## [About this task]
From the records below, transcribe only the lines running from the one with "none -> lime slope D4:F5 level 1 top D" through the one with "pink brick D13". Keep both of those end lines.

Data entries
━━━━━━━━━━━━━━━━

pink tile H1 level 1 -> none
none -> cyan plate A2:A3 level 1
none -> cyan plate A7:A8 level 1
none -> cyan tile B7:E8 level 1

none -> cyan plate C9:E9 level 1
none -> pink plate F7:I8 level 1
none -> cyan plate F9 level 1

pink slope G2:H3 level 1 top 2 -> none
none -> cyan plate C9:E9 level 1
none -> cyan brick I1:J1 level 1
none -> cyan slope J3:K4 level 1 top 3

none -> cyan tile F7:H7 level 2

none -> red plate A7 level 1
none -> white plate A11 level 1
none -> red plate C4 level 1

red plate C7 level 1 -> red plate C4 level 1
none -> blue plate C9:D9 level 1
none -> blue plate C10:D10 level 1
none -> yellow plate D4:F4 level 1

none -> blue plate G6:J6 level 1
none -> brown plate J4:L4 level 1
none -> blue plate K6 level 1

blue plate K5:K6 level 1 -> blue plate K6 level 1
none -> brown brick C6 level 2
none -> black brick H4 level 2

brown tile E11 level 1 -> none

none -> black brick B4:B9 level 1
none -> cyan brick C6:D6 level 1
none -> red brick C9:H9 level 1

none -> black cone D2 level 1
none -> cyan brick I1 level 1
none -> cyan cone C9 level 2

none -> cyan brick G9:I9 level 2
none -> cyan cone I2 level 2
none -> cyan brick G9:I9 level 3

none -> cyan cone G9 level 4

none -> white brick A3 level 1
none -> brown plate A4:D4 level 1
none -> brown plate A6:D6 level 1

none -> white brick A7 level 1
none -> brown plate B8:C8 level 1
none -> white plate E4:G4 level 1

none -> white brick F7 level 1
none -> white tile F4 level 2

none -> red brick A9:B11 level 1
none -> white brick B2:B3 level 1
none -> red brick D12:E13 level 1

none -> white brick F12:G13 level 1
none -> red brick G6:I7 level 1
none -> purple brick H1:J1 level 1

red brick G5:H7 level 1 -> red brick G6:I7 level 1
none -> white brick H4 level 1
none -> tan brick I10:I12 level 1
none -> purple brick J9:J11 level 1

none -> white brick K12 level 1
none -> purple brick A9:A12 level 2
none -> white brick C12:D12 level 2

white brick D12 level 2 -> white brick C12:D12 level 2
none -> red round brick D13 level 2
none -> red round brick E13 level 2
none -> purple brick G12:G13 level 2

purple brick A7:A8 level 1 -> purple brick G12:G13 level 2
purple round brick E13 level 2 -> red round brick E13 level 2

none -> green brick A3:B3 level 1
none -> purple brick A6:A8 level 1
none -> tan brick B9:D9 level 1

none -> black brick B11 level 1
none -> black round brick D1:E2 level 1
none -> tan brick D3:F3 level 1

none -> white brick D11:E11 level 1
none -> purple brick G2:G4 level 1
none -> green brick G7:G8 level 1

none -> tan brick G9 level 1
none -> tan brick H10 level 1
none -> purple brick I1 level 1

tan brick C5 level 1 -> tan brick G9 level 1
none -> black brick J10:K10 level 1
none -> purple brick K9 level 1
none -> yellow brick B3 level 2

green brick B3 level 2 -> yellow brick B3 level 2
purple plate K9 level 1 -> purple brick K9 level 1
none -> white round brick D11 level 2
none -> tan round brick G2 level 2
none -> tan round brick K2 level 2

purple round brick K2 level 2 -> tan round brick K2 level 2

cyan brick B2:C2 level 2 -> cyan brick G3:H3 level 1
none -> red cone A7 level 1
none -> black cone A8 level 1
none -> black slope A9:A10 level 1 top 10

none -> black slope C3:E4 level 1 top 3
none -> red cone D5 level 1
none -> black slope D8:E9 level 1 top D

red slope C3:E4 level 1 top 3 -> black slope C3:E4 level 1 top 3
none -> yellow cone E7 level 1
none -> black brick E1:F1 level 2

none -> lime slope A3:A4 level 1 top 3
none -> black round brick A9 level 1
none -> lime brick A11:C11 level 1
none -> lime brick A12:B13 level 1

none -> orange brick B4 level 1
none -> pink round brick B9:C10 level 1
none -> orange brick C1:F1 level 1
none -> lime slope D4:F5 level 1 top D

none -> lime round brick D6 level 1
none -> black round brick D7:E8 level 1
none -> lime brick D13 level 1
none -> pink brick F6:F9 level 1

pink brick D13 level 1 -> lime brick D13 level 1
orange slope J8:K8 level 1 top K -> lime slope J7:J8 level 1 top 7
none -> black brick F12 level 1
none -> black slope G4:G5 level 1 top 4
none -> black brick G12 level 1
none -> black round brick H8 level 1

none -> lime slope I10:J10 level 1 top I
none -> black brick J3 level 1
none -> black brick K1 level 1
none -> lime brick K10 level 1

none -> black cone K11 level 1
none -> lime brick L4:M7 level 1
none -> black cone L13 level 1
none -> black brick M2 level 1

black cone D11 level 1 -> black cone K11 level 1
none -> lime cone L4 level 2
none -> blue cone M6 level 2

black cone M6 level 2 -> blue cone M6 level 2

━━━━━━━━━━━━━━━━

## [Reply to the exercise]
none -> lime slope D4:F5 level 1 top D

none -> lime round brick D6 level 1
none -> black round brick D7:E8 level 1
none -> lime brick D13 level 1
none -> pink brick F6:F9 level 1

pink brick D13 level 1 -> lime brick D13 level 1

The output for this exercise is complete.